▶ Task statement: Please output exactly the lines that run from the line with "(379, 149) = (345, 216): green" through the final line of the data, inclusive, and nothing more.

▶ Exercise input:
········

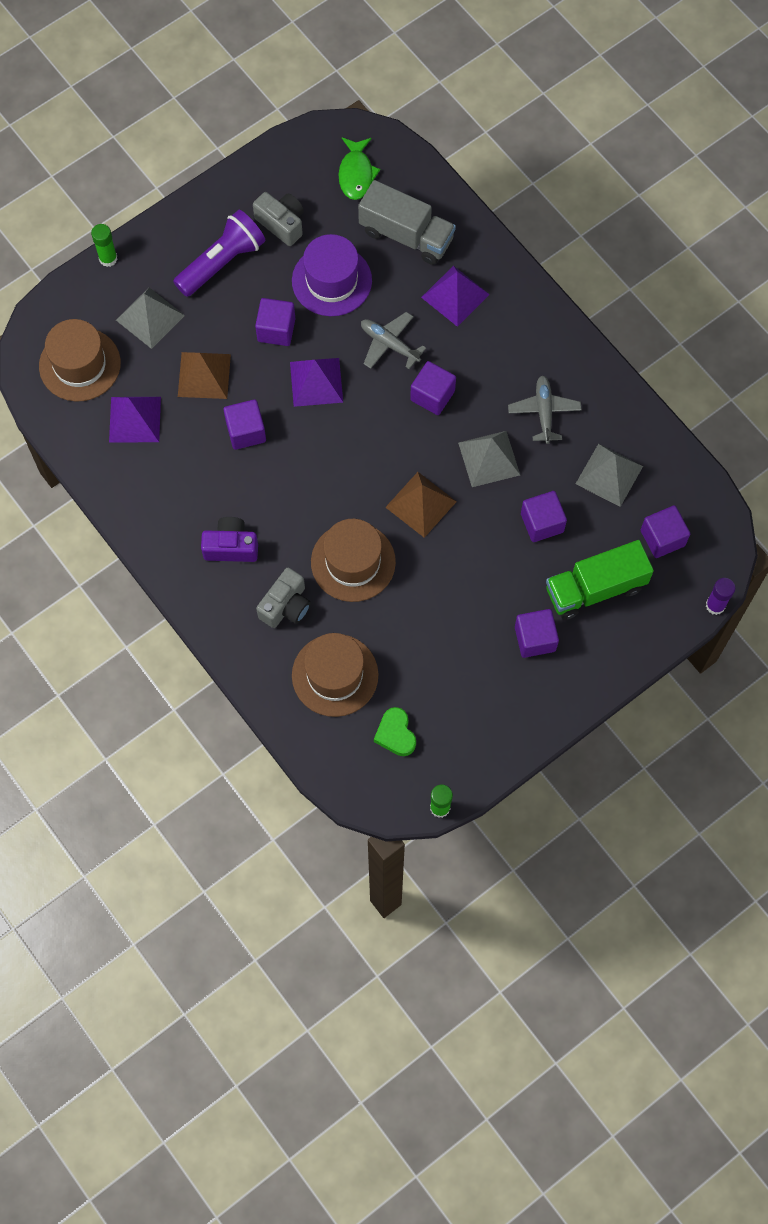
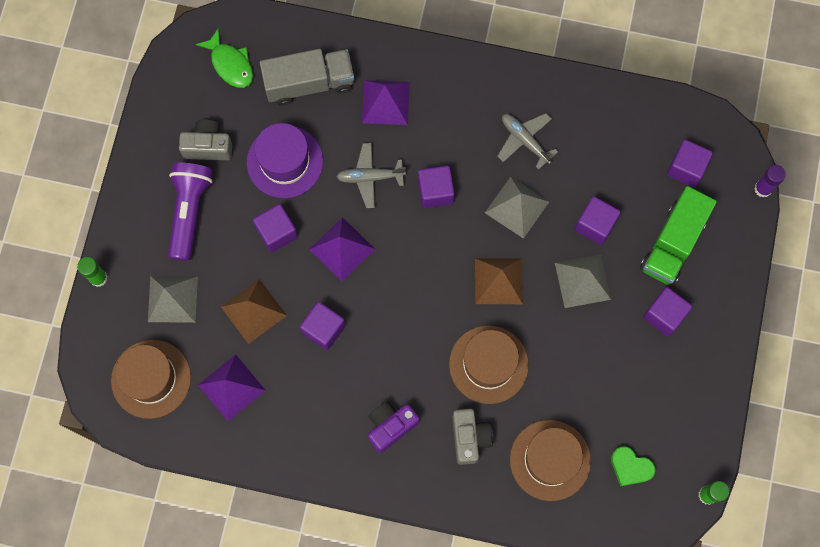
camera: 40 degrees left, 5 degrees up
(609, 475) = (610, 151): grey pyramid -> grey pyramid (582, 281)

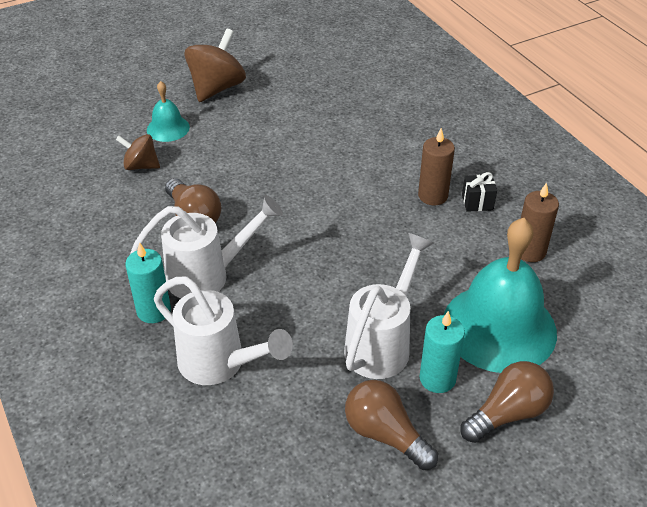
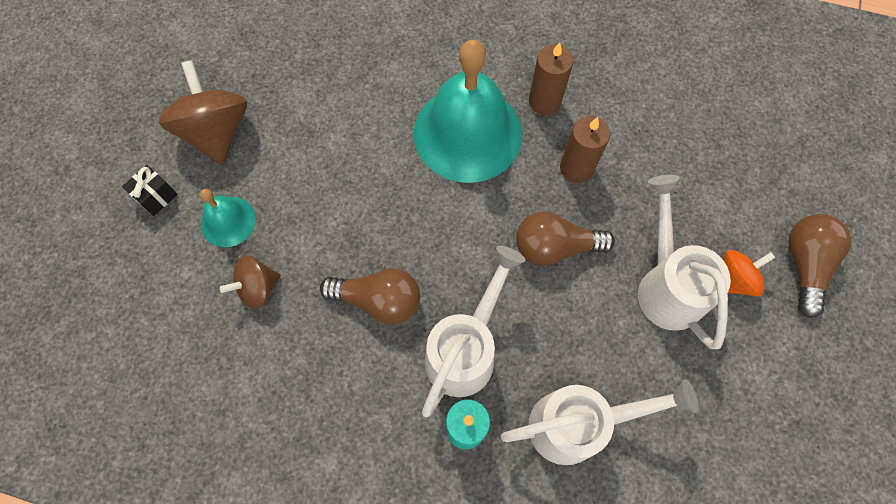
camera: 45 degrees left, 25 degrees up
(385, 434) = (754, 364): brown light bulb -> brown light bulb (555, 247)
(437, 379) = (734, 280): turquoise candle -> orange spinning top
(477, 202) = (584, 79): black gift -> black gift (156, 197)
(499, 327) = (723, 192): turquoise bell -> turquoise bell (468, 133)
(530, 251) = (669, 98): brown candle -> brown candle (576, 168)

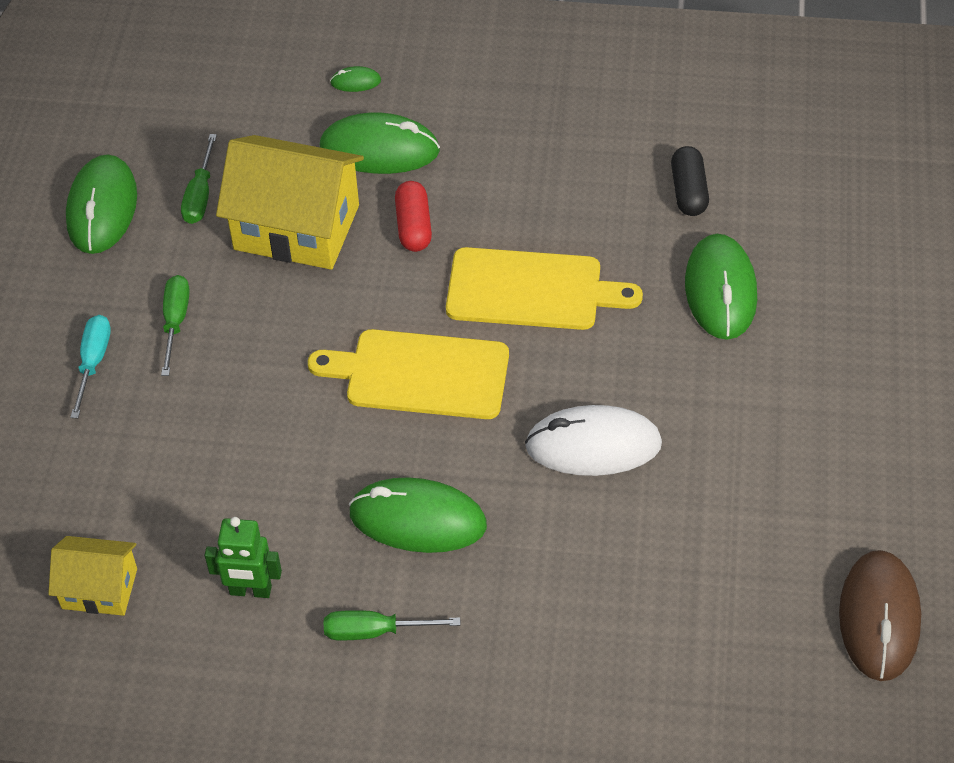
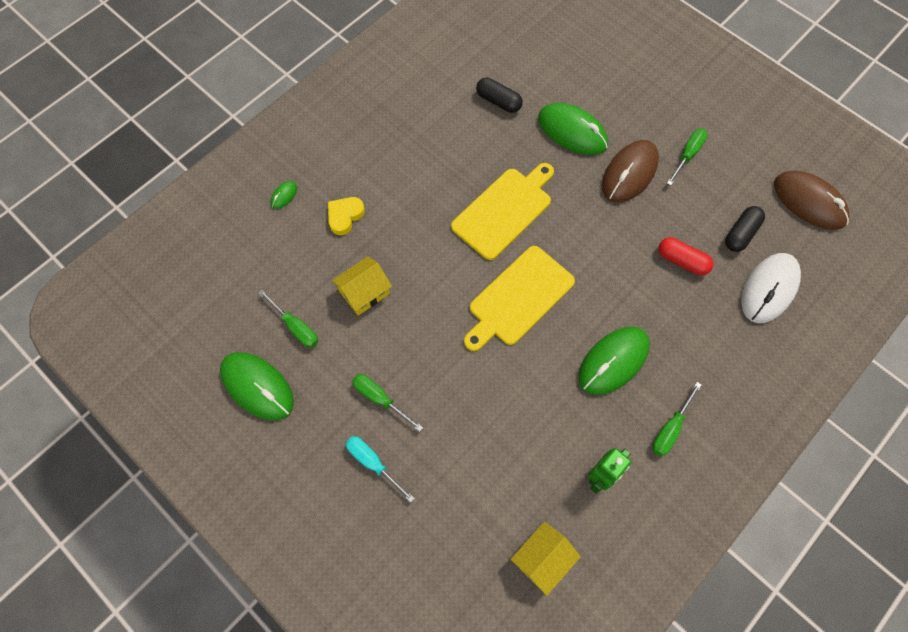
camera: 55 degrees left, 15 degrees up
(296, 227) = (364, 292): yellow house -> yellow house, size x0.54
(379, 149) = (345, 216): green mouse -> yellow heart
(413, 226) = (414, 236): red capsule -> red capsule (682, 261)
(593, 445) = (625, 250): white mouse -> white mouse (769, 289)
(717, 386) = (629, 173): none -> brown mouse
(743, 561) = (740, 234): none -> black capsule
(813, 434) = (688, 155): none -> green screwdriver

········

▶ Answer to this exercise:
(379, 149) = (345, 216): green mouse -> yellow heart
(413, 226) = (414, 236): red capsule -> red capsule (682, 261)
(593, 445) = (625, 250): white mouse -> white mouse (769, 289)
(717, 386) = (629, 173): none -> brown mouse
(743, 561) = (740, 234): none -> black capsule
(813, 434) = (688, 155): none -> green screwdriver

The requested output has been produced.